(Dataset items)
# # #
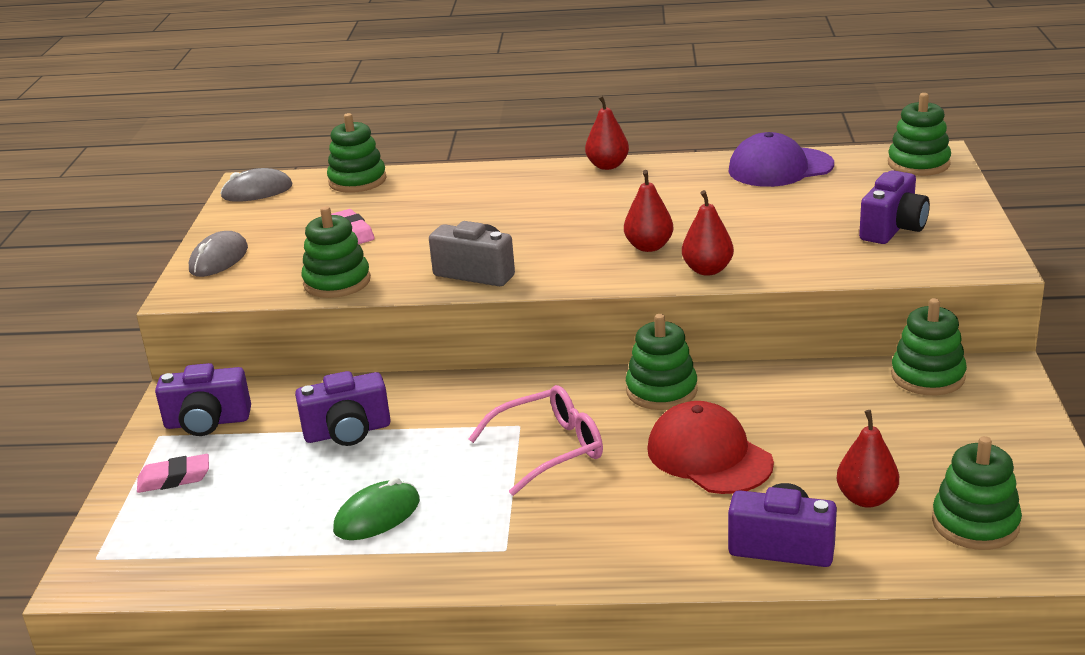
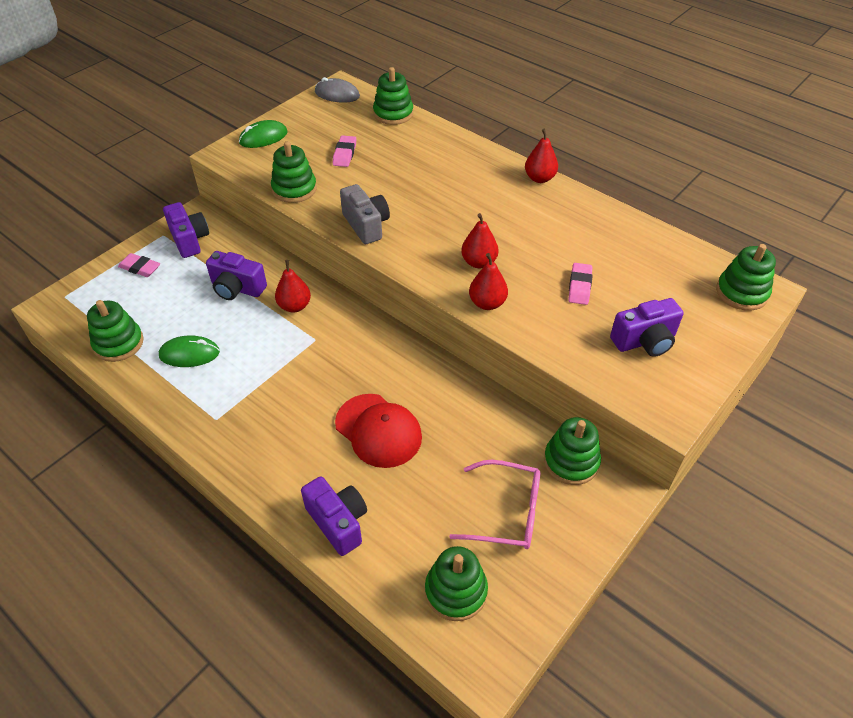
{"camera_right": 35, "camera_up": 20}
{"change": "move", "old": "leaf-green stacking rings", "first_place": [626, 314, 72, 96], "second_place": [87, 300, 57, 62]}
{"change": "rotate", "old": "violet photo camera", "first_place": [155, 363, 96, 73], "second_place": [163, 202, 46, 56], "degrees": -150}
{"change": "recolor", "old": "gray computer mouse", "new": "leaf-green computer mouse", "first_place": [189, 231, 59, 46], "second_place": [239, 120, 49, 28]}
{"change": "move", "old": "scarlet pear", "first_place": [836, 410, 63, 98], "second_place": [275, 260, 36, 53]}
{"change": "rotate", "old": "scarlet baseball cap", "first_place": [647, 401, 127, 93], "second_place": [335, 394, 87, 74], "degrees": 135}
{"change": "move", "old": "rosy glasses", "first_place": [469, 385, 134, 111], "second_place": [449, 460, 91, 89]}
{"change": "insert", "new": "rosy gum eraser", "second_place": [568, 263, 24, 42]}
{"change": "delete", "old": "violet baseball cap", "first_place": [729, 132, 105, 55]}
# # #
* WORK ITEM: Leave out the pictures and give the rest of the records again exactly.

* EXPECTED OUTPUT:
{"camera_right": 35, "camera_up": 20}
{"change": "move", "old": "leaf-green stacking rings", "first_place": [626, 314, 72, 96], "second_place": [87, 300, 57, 62]}
{"change": "rotate", "old": "violet photo camera", "first_place": [155, 363, 96, 73], "second_place": [163, 202, 46, 56], "degrees": -150}
{"change": "recolor", "old": "gray computer mouse", "new": "leaf-green computer mouse", "first_place": [189, 231, 59, 46], "second_place": [239, 120, 49, 28]}
{"change": "move", "old": "scarlet pear", "first_place": [836, 410, 63, 98], "second_place": [275, 260, 36, 53]}
{"change": "rotate", "old": "scarlet baseball cap", "first_place": [647, 401, 127, 93], "second_place": [335, 394, 87, 74], "degrees": 135}
{"change": "move", "old": "rosy glasses", "first_place": [469, 385, 134, 111], "second_place": [449, 460, 91, 89]}
{"change": "insert", "new": "rosy gum eraser", "second_place": [568, 263, 24, 42]}
{"change": "delete", "old": "violet baseball cap", "first_place": [729, 132, 105, 55]}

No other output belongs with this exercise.